- Required task -
Update the listing below by replacing every "dial" with "face". Reproduce all of its lines, with everything else left unchanged.
---+---
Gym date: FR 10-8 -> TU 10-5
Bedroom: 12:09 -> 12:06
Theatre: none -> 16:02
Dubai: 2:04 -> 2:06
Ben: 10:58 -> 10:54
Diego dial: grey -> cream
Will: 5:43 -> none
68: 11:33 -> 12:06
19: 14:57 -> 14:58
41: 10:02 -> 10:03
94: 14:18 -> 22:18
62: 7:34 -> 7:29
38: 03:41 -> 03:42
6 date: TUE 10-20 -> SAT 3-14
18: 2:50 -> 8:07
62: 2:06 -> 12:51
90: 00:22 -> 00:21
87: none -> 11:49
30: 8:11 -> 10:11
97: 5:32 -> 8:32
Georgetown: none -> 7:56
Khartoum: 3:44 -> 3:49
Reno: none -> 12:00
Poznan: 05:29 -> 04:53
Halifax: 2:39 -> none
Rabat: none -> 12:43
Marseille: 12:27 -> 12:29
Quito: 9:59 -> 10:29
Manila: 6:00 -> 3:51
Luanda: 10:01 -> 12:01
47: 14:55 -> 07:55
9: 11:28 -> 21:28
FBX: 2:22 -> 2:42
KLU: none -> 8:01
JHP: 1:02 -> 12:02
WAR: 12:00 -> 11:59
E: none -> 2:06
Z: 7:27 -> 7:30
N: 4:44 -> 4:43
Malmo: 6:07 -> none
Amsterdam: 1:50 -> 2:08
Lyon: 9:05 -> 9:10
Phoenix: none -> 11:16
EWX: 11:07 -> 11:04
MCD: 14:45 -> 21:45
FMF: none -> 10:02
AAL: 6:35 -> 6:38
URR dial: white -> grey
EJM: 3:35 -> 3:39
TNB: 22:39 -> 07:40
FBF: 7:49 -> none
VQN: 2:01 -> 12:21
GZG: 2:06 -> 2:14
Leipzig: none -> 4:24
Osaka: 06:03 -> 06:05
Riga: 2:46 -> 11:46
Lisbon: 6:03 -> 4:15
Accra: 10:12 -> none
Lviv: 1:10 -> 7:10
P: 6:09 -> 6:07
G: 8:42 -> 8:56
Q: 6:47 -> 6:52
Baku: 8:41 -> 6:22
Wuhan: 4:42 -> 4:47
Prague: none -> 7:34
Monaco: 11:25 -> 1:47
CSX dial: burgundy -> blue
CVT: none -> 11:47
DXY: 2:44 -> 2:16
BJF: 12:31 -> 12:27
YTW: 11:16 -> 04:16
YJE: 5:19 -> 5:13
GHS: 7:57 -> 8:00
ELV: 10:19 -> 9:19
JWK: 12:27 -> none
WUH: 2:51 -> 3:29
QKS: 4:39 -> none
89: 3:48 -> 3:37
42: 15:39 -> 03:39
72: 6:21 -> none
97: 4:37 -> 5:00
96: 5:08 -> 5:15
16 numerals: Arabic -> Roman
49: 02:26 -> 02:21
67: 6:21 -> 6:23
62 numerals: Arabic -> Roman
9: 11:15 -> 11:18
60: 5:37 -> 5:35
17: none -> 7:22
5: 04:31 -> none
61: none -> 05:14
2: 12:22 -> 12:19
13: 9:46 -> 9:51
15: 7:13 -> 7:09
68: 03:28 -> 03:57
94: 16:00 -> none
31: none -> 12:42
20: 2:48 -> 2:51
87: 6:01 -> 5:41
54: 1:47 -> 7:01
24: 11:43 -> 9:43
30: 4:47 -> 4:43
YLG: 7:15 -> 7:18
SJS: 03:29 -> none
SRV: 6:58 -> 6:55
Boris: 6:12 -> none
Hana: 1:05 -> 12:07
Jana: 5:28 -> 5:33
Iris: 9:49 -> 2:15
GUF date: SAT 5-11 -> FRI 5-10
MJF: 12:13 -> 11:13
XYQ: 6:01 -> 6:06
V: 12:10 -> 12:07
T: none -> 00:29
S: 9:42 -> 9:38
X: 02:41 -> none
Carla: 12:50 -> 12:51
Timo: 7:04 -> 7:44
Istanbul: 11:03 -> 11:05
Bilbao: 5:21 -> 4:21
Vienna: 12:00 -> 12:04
---+---
- Task result -
Gym date: FR 10-8 -> TU 10-5
Bedroom: 12:09 -> 12:06
Theatre: none -> 16:02
Dubai: 2:04 -> 2:06
Ben: 10:58 -> 10:54
Diego face: grey -> cream
Will: 5:43 -> none
68: 11:33 -> 12:06
19: 14:57 -> 14:58
41: 10:02 -> 10:03
94: 14:18 -> 22:18
62: 7:34 -> 7:29
38: 03:41 -> 03:42
6 date: TUE 10-20 -> SAT 3-14
18: 2:50 -> 8:07
62: 2:06 -> 12:51
90: 00:22 -> 00:21
87: none -> 11:49
30: 8:11 -> 10:11
97: 5:32 -> 8:32
Georgetown: none -> 7:56
Khartoum: 3:44 -> 3:49
Reno: none -> 12:00
Poznan: 05:29 -> 04:53
Halifax: 2:39 -> none
Rabat: none -> 12:43
Marseille: 12:27 -> 12:29
Quito: 9:59 -> 10:29
Manila: 6:00 -> 3:51
Luanda: 10:01 -> 12:01
47: 14:55 -> 07:55
9: 11:28 -> 21:28
FBX: 2:22 -> 2:42
KLU: none -> 8:01
JHP: 1:02 -> 12:02
WAR: 12:00 -> 11:59
E: none -> 2:06
Z: 7:27 -> 7:30
N: 4:44 -> 4:43
Malmo: 6:07 -> none
Amsterdam: 1:50 -> 2:08
Lyon: 9:05 -> 9:10
Phoenix: none -> 11:16
EWX: 11:07 -> 11:04
MCD: 14:45 -> 21:45
FMF: none -> 10:02
AAL: 6:35 -> 6:38
URR face: white -> grey
EJM: 3:35 -> 3:39
TNB: 22:39 -> 07:40
FBF: 7:49 -> none
VQN: 2:01 -> 12:21
GZG: 2:06 -> 2:14
Leipzig: none -> 4:24
Osaka: 06:03 -> 06:05
Riga: 2:46 -> 11:46
Lisbon: 6:03 -> 4:15
Accra: 10:12 -> none
Lviv: 1:10 -> 7:10
P: 6:09 -> 6:07
G: 8:42 -> 8:56
Q: 6:47 -> 6:52
Baku: 8:41 -> 6:22
Wuhan: 4:42 -> 4:47
Prague: none -> 7:34
Monaco: 11:25 -> 1:47
CSX face: burgundy -> blue
CVT: none -> 11:47
DXY: 2:44 -> 2:16
BJF: 12:31 -> 12:27
YTW: 11:16 -> 04:16
YJE: 5:19 -> 5:13
GHS: 7:57 -> 8:00
ELV: 10:19 -> 9:19
JWK: 12:27 -> none
WUH: 2:51 -> 3:29
QKS: 4:39 -> none
89: 3:48 -> 3:37
42: 15:39 -> 03:39
72: 6:21 -> none
97: 4:37 -> 5:00
96: 5:08 -> 5:15
16 numerals: Arabic -> Roman
49: 02:26 -> 02:21
67: 6:21 -> 6:23
62 numerals: Arabic -> Roman
9: 11:15 -> 11:18
60: 5:37 -> 5:35
17: none -> 7:22
5: 04:31 -> none
61: none -> 05:14
2: 12:22 -> 12:19
13: 9:46 -> 9:51
15: 7:13 -> 7:09
68: 03:28 -> 03:57
94: 16:00 -> none
31: none -> 12:42
20: 2:48 -> 2:51
87: 6:01 -> 5:41
54: 1:47 -> 7:01
24: 11:43 -> 9:43
30: 4:47 -> 4:43
YLG: 7:15 -> 7:18
SJS: 03:29 -> none
SRV: 6:58 -> 6:55
Boris: 6:12 -> none
Hana: 1:05 -> 12:07
Jana: 5:28 -> 5:33
Iris: 9:49 -> 2:15
GUF date: SAT 5-11 -> FRI 5-10
MJF: 12:13 -> 11:13
XYQ: 6:01 -> 6:06
V: 12:10 -> 12:07
T: none -> 00:29
S: 9:42 -> 9:38
X: 02:41 -> none
Carla: 12:50 -> 12:51
Timo: 7:04 -> 7:44
Istanbul: 11:03 -> 11:05
Bilbao: 5:21 -> 4:21
Vienna: 12:00 -> 12:04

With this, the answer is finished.